INSTRUCTIONS TO FOLLOW: Wherever the word "Birne" appears in a line of the data, that line should be copied.

═══ AVAILABLE DATA

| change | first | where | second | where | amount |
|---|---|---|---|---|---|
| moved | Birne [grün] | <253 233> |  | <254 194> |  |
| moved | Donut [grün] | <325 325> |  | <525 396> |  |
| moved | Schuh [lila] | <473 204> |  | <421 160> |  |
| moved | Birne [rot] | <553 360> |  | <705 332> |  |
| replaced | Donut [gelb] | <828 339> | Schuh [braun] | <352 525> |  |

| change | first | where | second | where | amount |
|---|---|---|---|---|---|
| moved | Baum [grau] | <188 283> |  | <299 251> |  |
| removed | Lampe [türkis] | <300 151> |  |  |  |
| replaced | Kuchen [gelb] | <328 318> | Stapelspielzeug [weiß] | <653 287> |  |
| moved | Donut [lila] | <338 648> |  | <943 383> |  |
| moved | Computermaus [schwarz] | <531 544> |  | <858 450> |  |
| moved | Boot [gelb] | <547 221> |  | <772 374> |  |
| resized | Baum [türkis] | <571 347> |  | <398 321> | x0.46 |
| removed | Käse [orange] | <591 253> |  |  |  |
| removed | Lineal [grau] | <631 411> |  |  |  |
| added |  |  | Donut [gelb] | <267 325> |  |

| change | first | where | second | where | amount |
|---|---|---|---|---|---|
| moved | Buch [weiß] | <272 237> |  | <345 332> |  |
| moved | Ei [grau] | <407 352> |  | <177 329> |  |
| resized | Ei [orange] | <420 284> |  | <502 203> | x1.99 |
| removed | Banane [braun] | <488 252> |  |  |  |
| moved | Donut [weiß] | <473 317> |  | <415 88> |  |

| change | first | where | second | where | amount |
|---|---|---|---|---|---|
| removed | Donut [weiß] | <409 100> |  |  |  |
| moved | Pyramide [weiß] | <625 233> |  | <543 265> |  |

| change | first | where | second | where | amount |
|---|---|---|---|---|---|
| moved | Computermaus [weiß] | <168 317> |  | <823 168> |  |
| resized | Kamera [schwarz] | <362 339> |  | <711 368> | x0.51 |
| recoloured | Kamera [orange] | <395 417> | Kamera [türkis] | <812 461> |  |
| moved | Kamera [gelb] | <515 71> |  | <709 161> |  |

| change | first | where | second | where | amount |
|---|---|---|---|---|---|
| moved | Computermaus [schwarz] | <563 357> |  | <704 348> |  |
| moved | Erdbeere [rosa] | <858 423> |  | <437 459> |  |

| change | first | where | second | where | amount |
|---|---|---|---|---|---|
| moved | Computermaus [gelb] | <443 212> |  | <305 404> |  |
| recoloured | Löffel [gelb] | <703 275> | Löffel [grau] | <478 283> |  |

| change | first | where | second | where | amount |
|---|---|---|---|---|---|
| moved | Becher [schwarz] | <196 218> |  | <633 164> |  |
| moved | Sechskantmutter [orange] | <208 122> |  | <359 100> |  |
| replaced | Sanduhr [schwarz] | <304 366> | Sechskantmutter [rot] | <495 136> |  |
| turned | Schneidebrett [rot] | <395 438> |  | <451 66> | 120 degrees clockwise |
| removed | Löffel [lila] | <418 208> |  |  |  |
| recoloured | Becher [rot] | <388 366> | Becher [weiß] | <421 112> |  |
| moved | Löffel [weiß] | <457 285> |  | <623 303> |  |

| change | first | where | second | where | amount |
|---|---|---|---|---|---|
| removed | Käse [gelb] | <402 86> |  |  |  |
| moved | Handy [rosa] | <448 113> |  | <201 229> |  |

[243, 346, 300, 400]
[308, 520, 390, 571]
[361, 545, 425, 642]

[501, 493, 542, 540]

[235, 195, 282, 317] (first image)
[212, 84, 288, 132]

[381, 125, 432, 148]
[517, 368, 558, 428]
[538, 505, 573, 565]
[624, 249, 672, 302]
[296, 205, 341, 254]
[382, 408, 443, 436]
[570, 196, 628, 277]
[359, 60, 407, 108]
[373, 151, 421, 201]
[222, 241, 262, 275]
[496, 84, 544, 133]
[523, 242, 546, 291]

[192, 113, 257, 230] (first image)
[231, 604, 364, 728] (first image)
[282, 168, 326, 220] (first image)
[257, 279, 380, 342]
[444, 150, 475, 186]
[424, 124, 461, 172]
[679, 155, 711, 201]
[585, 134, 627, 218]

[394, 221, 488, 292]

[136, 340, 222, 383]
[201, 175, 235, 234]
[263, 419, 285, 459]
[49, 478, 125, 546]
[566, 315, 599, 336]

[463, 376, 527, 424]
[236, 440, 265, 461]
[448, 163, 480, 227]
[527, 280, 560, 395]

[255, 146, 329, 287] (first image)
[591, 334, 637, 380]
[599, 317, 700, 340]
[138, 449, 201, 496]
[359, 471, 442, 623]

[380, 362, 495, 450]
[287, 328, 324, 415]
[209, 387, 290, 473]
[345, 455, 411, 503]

══════

ANSWER SECTION:
| moved | Birne [grün] | <253 233> |  | <254 194> |  |
| moved | Birne [rot] | <553 360> |  | <705 332> |  |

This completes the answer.